- WHAT IS BEING ASKED -
Identify and pull out each line of the entries in which "button" occurs.

[Dataset entries]
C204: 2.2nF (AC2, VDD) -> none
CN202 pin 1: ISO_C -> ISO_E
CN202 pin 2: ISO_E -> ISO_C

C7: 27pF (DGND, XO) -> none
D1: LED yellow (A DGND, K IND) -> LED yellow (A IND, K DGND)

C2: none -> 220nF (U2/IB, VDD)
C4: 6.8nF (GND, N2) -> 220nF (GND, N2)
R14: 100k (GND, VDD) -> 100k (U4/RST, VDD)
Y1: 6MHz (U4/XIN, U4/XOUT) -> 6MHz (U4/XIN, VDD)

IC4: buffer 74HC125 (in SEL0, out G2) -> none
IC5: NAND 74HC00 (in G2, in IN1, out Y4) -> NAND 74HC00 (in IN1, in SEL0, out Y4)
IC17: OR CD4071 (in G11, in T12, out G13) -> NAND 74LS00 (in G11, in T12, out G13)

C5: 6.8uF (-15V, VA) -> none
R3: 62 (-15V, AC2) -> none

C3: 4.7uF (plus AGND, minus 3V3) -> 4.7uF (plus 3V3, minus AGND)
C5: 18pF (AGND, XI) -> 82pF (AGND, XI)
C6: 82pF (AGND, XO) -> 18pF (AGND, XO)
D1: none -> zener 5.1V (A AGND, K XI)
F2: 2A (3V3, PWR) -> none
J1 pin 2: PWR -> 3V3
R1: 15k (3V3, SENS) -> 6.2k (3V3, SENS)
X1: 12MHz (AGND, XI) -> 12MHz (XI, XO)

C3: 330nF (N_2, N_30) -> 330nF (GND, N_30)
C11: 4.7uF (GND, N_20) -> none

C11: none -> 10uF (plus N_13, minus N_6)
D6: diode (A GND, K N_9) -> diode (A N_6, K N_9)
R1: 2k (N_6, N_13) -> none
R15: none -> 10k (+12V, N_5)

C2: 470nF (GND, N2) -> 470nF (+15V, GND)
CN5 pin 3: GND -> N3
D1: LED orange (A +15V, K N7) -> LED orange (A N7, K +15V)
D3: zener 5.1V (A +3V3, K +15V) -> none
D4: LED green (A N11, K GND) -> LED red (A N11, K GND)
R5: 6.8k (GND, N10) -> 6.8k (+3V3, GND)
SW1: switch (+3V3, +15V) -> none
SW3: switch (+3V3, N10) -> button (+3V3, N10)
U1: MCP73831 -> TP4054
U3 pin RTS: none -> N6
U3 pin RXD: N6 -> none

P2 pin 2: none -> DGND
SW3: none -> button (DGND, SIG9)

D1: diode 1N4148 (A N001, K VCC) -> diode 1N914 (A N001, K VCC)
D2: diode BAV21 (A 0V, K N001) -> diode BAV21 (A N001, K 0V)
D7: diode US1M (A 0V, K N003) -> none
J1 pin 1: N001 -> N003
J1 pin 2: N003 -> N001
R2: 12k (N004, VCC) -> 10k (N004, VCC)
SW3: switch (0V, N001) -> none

- TASK ANSWER -
SW3: switch (+3V3, N10) -> button (+3V3, N10)
SW3: none -> button (DGND, SIG9)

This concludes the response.